--- Supplied records ---

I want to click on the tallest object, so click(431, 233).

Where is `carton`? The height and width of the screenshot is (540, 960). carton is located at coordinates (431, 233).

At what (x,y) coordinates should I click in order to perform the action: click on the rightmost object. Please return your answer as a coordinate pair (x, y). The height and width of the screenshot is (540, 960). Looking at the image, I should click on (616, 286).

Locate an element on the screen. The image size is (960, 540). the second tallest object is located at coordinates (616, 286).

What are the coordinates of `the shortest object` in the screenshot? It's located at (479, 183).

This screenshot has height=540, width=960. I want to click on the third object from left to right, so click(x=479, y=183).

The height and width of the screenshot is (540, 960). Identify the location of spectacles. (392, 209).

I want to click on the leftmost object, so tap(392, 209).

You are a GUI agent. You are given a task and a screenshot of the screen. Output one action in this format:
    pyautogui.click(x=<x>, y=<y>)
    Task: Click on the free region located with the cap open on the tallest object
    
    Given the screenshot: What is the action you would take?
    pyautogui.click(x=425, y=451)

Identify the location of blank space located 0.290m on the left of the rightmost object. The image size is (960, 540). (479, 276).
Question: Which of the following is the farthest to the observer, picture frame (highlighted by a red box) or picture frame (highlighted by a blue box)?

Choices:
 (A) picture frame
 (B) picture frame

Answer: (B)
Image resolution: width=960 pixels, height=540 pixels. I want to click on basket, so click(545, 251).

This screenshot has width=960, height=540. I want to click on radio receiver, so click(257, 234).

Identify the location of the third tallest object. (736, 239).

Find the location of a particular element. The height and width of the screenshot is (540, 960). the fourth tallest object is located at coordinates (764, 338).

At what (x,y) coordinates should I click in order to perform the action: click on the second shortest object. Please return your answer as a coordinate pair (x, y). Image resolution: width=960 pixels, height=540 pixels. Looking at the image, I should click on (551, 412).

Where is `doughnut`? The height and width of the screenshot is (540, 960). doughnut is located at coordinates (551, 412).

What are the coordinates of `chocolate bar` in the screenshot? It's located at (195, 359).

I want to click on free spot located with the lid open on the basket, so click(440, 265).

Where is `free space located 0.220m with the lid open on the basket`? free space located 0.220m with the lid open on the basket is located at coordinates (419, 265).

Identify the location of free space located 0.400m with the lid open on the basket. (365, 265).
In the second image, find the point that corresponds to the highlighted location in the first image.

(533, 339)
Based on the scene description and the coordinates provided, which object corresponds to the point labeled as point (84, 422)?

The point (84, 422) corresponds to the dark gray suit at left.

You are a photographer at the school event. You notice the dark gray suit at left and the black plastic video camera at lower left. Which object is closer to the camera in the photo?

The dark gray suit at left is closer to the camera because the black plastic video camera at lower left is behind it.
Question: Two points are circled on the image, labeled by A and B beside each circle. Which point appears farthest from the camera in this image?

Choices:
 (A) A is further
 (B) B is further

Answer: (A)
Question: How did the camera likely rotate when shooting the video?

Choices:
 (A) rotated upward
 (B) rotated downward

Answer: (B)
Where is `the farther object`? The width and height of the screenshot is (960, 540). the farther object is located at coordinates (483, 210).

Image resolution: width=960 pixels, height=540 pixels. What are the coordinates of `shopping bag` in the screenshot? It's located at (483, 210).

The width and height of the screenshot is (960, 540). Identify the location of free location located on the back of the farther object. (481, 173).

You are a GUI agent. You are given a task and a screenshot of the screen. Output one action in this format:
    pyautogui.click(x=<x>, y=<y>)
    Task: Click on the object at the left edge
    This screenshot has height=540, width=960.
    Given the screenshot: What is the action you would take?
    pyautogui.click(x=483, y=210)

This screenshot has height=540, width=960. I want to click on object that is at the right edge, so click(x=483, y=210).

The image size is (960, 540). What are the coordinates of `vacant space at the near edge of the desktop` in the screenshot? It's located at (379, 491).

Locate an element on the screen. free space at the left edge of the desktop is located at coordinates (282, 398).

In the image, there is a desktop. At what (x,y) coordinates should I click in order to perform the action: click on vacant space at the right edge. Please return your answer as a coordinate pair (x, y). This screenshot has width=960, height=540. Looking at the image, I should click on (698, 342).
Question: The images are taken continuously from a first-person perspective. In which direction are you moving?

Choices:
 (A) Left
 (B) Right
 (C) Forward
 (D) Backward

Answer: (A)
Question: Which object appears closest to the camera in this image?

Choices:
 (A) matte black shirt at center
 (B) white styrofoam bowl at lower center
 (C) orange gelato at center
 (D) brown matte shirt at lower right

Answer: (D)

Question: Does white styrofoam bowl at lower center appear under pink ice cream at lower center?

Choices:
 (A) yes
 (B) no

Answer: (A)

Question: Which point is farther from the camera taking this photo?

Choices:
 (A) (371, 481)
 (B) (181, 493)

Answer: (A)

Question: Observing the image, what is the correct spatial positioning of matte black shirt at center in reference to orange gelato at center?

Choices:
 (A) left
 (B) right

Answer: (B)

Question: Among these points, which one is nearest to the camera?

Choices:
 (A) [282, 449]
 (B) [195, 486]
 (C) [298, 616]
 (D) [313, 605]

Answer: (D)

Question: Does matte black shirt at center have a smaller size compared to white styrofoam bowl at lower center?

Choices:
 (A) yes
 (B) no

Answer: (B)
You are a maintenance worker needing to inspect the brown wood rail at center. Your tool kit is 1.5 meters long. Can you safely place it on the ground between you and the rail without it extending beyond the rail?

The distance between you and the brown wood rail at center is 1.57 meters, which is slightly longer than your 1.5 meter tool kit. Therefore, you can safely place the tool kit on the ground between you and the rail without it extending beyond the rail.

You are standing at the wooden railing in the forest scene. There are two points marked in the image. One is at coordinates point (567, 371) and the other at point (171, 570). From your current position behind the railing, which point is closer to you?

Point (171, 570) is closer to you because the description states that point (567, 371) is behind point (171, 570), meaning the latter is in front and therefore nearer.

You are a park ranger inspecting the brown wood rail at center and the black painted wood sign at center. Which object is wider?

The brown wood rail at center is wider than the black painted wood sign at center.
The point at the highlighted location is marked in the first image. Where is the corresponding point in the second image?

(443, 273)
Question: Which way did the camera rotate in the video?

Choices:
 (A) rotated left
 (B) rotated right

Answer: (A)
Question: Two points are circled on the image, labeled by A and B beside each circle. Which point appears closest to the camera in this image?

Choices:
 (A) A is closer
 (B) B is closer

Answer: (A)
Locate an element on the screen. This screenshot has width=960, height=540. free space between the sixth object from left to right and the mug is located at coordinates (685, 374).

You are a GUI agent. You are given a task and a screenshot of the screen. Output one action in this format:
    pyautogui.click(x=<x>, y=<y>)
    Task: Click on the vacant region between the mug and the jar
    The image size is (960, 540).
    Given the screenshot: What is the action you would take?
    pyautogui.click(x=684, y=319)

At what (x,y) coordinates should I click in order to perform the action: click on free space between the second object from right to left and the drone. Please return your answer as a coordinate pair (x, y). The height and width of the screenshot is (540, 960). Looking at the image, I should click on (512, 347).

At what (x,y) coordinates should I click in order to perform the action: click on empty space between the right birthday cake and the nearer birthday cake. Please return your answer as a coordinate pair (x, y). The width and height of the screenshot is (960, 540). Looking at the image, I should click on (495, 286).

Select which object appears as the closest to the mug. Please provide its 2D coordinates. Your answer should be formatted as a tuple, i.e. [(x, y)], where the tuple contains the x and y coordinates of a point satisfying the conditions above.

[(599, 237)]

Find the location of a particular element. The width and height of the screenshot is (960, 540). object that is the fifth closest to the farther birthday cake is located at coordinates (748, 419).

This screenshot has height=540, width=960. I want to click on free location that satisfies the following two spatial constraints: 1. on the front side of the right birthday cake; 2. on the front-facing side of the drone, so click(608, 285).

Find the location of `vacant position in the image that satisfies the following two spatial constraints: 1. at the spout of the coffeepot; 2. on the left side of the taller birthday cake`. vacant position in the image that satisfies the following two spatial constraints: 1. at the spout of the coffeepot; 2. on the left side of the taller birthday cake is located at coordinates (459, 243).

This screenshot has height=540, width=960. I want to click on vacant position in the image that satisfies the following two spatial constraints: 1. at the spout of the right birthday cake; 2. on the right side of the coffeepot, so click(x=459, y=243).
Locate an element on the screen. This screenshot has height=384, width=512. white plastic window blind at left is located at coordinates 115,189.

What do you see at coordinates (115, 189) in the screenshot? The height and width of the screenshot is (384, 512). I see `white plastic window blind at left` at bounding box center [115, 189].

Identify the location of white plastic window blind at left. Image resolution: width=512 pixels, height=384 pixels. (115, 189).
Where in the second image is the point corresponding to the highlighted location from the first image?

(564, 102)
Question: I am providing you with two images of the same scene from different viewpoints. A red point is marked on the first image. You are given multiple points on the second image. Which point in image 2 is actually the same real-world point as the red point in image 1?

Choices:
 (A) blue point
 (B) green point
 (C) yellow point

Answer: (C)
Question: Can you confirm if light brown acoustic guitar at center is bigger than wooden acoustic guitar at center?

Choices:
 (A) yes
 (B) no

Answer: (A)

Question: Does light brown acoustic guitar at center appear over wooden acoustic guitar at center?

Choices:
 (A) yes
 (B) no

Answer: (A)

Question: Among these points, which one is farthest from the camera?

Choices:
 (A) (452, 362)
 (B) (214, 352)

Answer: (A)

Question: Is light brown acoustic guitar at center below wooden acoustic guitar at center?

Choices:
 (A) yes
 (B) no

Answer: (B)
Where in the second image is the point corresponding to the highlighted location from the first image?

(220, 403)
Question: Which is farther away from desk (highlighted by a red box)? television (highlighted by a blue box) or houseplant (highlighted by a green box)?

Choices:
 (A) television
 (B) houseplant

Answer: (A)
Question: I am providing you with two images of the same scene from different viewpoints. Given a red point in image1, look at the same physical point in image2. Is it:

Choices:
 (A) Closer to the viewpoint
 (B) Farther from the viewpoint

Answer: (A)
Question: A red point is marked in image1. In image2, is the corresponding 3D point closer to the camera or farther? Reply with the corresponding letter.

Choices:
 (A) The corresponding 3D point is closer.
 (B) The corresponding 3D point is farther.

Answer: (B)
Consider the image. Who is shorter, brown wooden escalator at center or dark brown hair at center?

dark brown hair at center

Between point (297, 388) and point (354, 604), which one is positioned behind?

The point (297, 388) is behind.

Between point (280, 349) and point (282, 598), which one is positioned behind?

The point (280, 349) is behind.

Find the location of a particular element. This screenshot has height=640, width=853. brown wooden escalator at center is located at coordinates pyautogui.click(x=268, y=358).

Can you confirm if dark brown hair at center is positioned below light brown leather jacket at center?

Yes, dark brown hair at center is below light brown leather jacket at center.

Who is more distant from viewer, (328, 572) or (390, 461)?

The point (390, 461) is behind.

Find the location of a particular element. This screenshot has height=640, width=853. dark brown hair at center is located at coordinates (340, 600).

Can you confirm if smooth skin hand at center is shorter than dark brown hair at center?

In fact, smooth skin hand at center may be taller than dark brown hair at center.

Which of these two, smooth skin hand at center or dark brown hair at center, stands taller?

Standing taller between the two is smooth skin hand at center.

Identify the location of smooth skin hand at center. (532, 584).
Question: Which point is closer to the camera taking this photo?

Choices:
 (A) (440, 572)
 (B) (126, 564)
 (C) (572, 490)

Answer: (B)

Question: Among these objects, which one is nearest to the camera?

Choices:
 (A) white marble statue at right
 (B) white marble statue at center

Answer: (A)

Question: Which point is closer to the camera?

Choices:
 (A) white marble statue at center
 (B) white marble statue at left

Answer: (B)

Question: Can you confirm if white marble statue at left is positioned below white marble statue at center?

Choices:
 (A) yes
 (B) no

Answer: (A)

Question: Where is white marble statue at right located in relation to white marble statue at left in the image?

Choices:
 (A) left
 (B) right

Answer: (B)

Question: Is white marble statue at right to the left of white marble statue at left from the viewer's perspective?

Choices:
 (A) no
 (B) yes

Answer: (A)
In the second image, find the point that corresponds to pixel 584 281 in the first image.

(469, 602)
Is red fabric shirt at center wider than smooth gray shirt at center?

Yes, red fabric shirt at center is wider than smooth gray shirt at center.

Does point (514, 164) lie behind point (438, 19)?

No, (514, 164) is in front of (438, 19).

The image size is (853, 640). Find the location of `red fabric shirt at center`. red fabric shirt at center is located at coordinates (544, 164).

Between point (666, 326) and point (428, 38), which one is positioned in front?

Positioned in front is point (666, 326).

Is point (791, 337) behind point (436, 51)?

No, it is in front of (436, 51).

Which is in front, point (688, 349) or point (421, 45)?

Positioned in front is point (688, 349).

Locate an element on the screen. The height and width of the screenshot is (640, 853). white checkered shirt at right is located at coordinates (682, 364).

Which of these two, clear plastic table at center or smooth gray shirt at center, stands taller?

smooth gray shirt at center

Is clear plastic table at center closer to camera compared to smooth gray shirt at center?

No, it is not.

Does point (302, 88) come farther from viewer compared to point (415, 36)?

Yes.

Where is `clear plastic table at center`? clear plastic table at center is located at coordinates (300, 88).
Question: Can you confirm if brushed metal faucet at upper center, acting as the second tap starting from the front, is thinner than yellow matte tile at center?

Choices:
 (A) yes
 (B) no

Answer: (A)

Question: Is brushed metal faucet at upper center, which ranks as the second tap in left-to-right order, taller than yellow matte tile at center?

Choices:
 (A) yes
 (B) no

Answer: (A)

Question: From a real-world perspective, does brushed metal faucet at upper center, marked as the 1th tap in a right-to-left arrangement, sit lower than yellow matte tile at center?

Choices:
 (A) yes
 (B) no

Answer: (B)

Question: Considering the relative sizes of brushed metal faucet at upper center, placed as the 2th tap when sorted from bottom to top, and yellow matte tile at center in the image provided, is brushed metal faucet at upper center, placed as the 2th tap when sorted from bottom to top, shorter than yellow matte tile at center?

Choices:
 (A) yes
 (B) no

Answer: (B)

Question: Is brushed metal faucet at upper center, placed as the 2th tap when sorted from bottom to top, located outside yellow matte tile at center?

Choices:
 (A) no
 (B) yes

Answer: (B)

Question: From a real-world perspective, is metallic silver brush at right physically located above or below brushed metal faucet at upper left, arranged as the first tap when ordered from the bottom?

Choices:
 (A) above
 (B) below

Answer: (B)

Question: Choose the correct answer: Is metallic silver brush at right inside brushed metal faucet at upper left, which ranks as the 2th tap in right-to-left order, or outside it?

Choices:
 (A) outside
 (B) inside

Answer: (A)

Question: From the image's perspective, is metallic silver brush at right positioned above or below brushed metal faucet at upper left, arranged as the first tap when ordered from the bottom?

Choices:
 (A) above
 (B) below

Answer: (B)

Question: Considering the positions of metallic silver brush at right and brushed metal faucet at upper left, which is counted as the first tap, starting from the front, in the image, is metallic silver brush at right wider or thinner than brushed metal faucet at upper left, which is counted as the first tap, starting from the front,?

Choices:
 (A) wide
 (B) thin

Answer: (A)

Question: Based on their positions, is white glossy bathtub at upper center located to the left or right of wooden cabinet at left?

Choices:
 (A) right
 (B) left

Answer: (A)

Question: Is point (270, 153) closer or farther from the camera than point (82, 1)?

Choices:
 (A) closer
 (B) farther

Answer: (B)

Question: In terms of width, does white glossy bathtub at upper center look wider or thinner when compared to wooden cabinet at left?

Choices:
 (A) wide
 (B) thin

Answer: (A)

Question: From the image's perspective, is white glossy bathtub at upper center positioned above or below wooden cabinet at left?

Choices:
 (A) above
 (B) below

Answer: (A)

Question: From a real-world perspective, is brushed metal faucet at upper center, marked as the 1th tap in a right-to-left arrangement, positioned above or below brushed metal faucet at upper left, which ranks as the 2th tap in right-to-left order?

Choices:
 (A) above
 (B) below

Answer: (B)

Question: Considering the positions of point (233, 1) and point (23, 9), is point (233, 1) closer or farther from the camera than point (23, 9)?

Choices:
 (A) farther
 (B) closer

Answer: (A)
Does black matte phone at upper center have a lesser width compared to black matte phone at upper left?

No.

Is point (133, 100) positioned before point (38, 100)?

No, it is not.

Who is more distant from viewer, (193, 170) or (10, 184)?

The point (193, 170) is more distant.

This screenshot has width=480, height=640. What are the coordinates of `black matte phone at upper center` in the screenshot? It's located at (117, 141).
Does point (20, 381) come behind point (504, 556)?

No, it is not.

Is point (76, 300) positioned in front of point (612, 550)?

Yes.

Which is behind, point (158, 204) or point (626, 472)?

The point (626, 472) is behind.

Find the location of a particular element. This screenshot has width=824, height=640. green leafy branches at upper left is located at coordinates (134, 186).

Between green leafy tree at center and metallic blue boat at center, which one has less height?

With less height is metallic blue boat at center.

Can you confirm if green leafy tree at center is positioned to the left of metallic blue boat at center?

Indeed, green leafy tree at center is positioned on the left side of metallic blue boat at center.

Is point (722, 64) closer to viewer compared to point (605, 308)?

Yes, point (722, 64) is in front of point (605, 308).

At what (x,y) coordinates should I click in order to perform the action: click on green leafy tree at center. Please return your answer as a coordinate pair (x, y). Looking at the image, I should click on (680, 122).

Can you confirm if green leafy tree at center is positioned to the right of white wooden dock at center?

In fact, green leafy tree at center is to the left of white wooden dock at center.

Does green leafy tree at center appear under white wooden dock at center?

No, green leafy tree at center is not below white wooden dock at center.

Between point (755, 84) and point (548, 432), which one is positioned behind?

---

• What the task requires
Copy every line of the records above that contains the word "Identify".

• Exercise response
The height and width of the screenshot is (540, 960). Identify the location of spectacles. (392, 209).
Identify the location of blank space located 0.290m on the left of the rightmost object. The image size is (960, 540). (479, 276).
Identify the location of the third tallest object. (736, 239).
Identify the location of free space located 0.400m with the lid open on the basket. (365, 265).
The width and height of the screenshot is (960, 540). Identify the location of free location located on the back of the farther object. (481, 173).
Identify the location of white plastic window blind at left. Image resolution: width=512 pixels, height=384 pixels. (115, 189).
Identify the location of smooth skin hand at center. (532, 584).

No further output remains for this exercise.